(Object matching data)
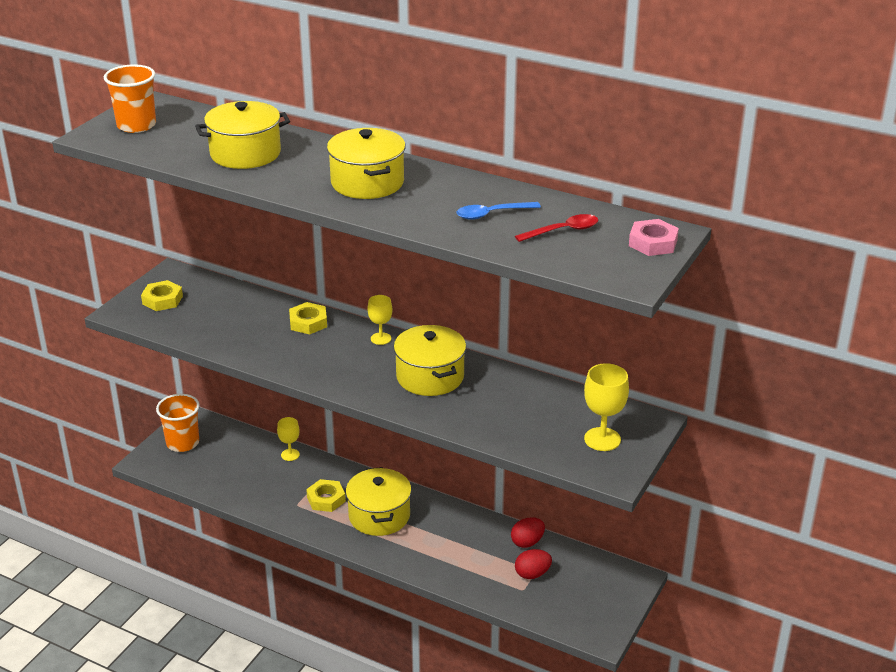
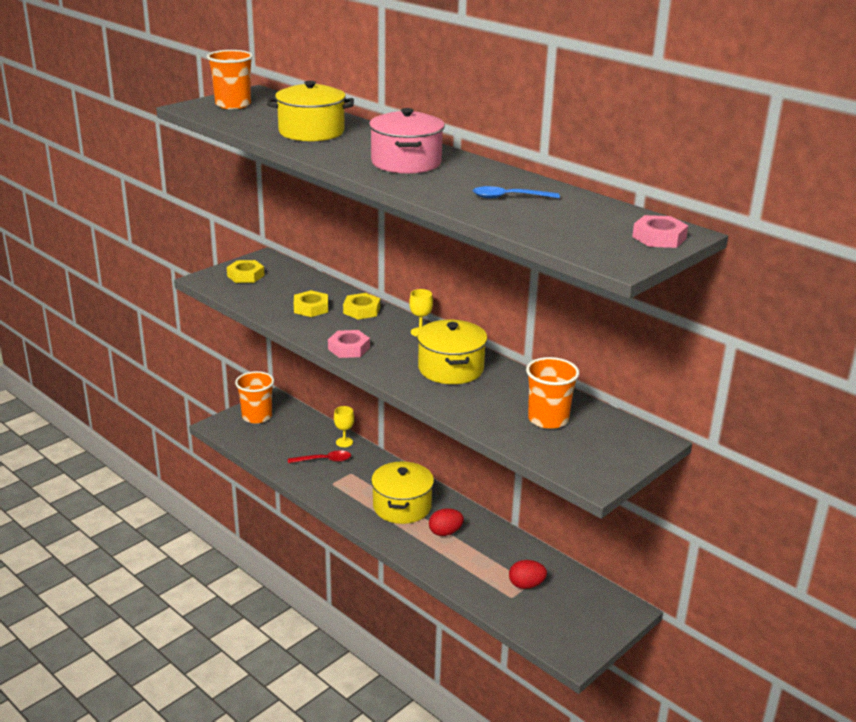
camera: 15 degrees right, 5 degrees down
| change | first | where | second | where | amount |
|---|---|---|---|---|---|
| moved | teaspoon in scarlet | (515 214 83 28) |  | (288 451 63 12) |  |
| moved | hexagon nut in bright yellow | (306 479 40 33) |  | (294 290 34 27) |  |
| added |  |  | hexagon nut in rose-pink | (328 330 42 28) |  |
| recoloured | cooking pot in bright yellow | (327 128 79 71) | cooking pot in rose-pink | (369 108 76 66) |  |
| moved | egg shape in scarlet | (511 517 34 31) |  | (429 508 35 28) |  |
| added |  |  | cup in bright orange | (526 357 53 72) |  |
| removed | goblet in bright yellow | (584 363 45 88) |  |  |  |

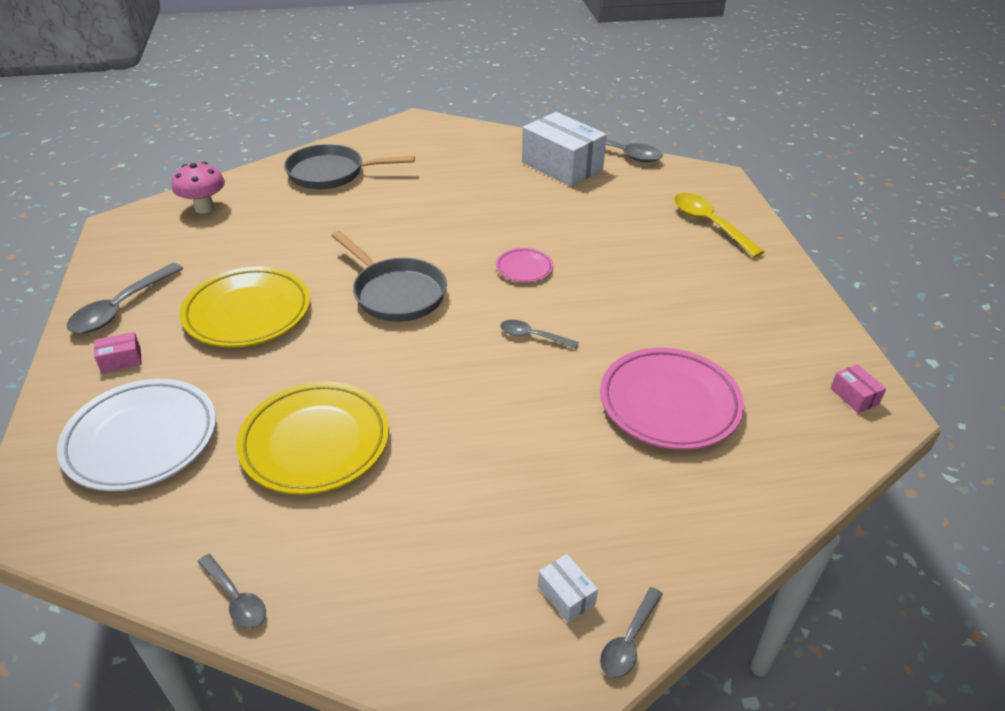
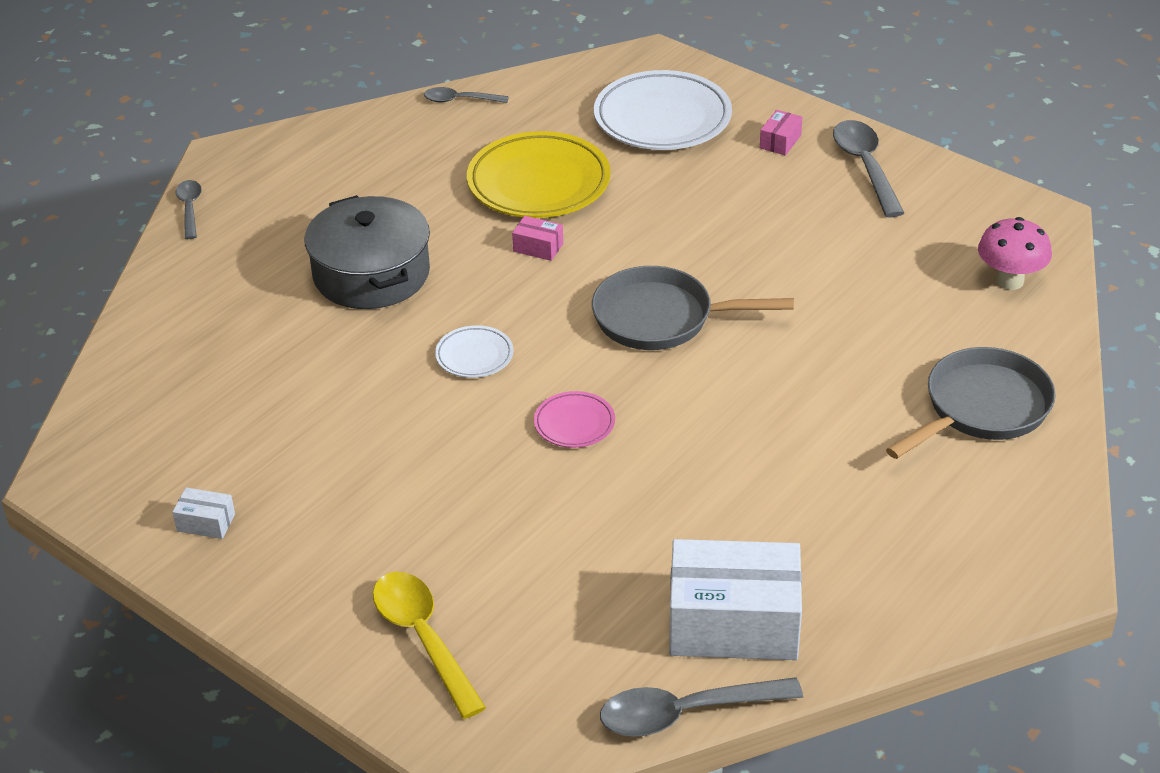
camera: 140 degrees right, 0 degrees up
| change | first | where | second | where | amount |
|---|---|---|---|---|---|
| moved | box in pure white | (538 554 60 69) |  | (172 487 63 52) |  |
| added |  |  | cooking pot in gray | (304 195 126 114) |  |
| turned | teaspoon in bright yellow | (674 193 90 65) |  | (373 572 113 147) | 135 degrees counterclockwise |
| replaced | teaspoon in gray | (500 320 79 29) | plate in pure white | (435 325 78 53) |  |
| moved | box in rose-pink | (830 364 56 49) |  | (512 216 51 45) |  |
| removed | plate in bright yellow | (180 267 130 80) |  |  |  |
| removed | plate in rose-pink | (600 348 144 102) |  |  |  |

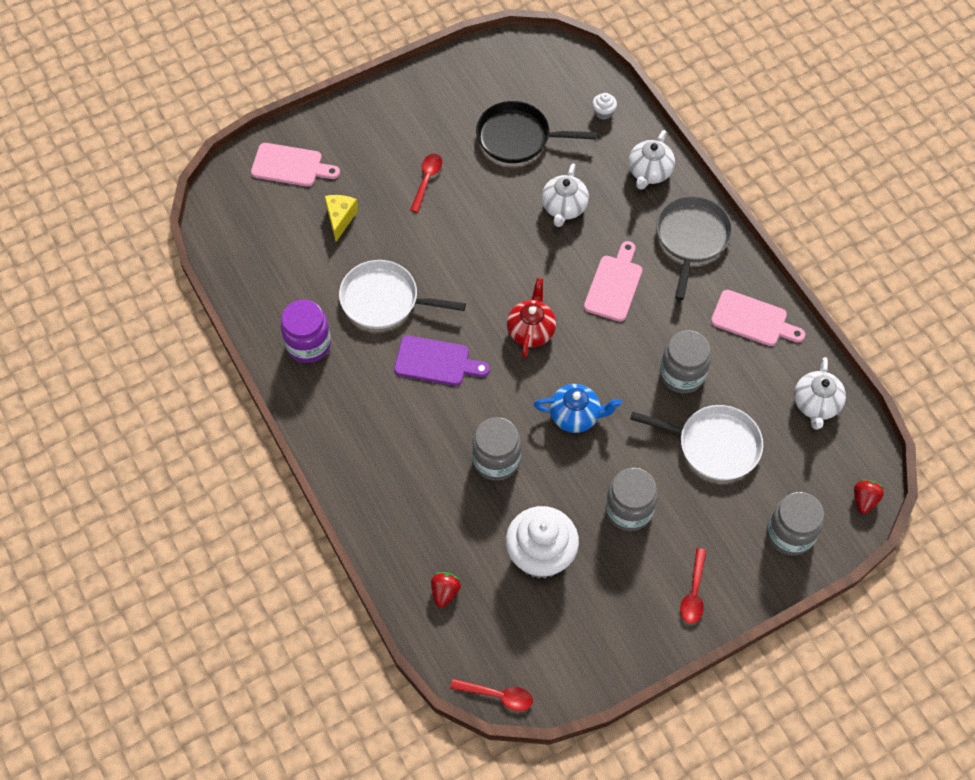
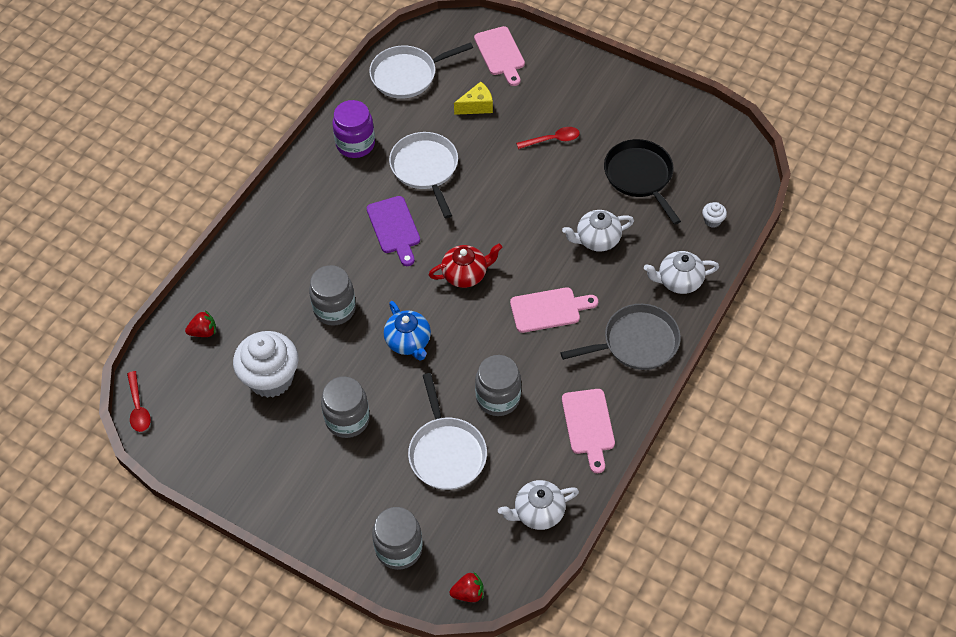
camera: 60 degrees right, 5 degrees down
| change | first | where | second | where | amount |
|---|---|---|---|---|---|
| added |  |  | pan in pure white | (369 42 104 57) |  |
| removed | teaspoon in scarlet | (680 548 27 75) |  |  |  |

...

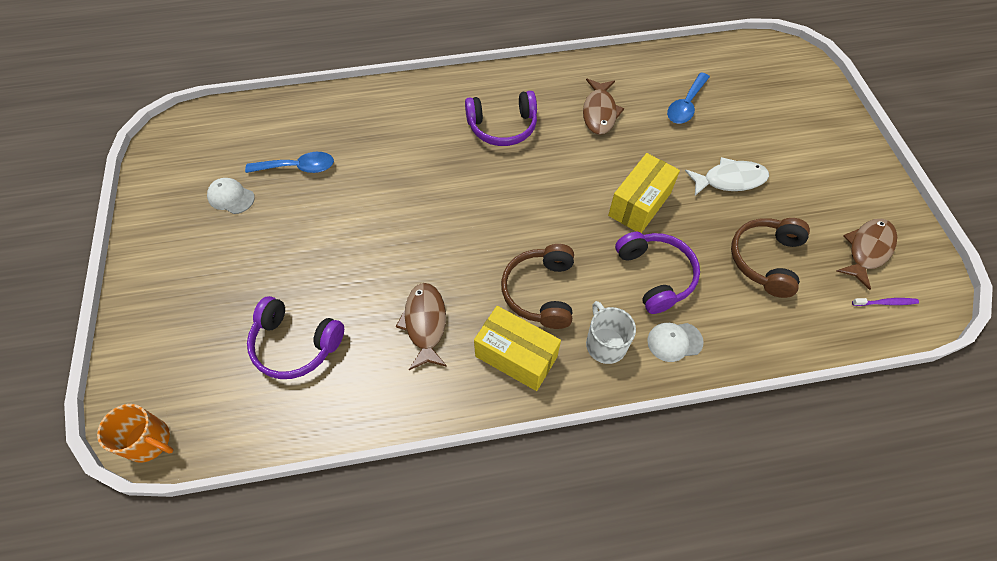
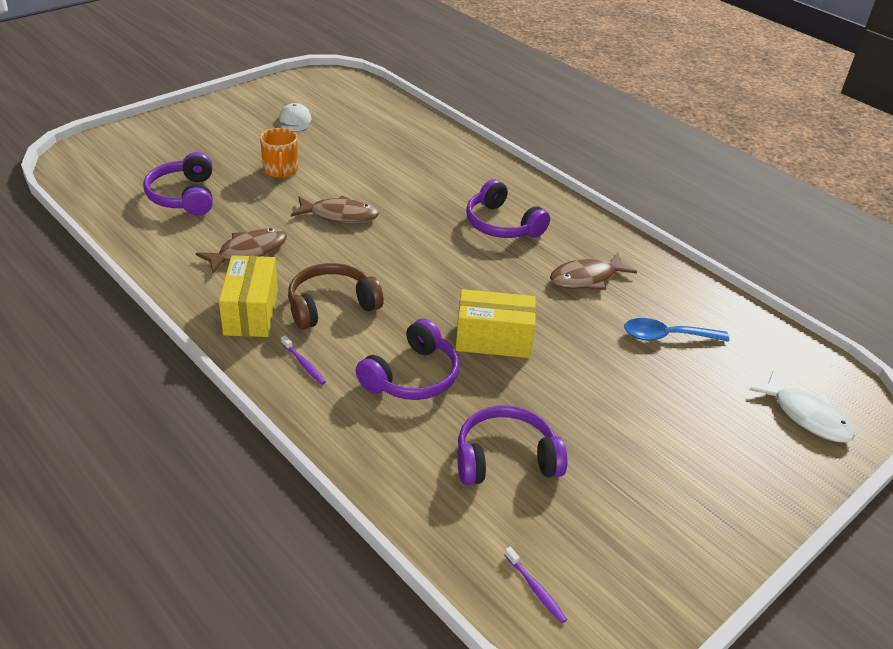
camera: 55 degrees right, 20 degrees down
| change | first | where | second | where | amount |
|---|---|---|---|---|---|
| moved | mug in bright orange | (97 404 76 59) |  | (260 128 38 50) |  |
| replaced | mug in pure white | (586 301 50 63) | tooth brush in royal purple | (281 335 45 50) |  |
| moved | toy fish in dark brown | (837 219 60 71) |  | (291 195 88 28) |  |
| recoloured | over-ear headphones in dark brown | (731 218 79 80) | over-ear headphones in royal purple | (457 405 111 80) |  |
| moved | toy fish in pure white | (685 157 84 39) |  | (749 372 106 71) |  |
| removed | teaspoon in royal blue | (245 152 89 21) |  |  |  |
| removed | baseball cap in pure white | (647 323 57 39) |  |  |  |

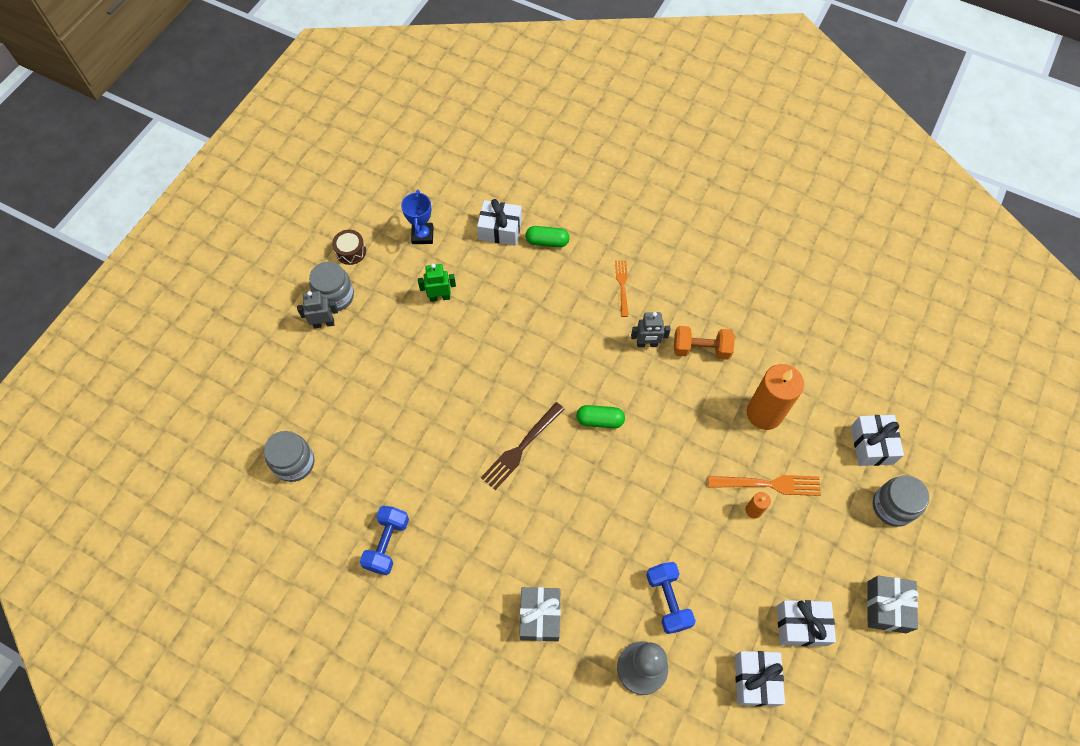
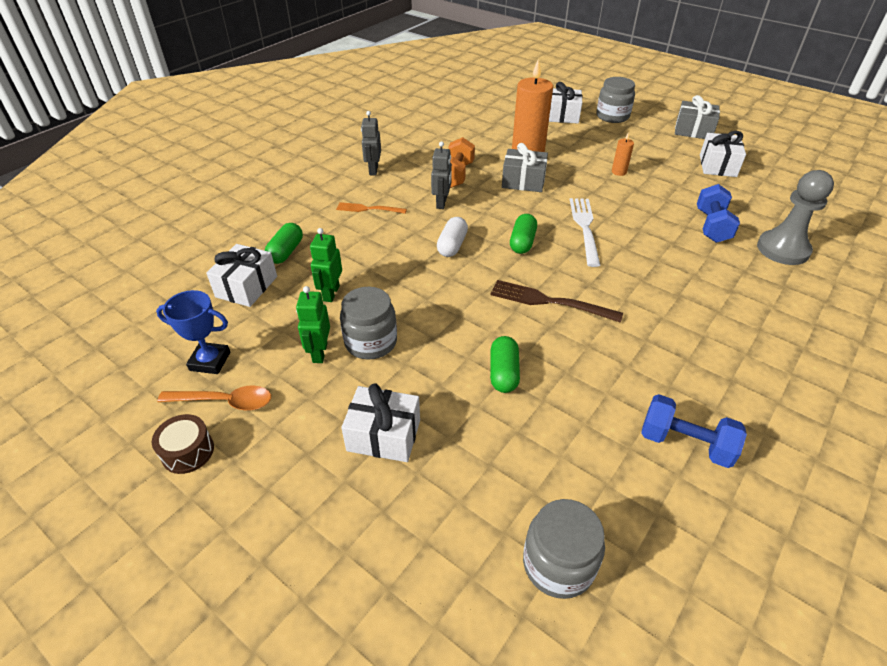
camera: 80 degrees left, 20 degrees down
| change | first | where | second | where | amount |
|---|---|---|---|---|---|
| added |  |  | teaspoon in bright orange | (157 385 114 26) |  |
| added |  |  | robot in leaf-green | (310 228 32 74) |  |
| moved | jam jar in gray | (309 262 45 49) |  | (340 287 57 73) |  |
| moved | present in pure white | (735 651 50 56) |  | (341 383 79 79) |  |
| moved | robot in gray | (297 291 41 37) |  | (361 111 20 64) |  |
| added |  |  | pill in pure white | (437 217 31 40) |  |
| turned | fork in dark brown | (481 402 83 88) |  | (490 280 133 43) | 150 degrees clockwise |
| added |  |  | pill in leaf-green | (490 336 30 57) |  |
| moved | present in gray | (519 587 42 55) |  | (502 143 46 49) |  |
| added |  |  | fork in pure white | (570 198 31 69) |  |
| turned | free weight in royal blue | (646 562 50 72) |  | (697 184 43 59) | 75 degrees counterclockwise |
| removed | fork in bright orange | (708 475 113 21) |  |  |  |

* * *

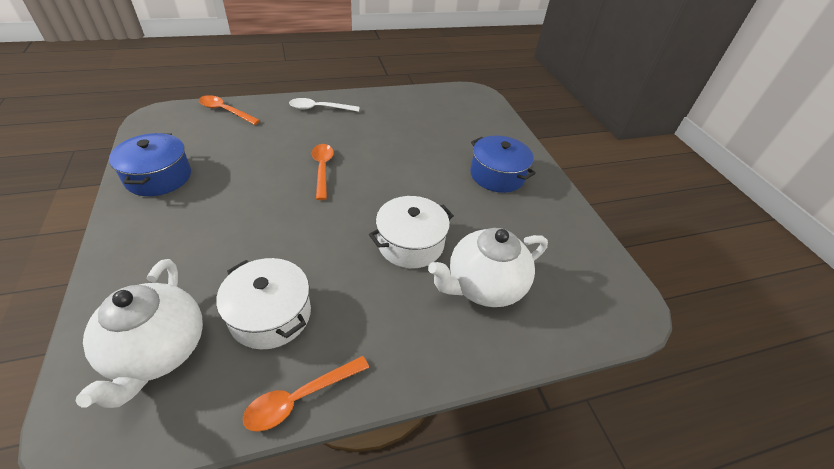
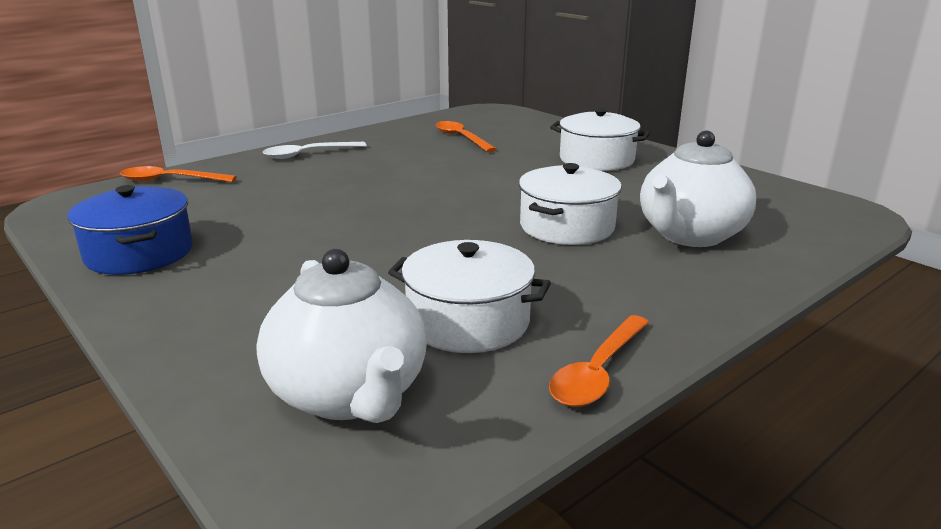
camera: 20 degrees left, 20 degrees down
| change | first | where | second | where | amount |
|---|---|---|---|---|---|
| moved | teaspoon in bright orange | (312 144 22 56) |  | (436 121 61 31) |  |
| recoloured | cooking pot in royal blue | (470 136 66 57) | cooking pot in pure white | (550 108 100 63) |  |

● **TASK TO COMPLETE**
Above are the records; copy exactly the lines from the line with "nut in rose-pink" through the line with "cup in bright", both included.

● **ANSWER TO THE EXERCISE**
| added |  |  | hexagon nut in rose-pink | (328 330 42 28) |  |
| recoloured | cooking pot in bright yellow | (327 128 79 71) | cooking pot in rose-pink | (369 108 76 66) |  |
| moved | egg shape in scarlet | (511 517 34 31) |  | (429 508 35 28) |  |
| added |  |  | cup in bright orange | (526 357 53 72) |  |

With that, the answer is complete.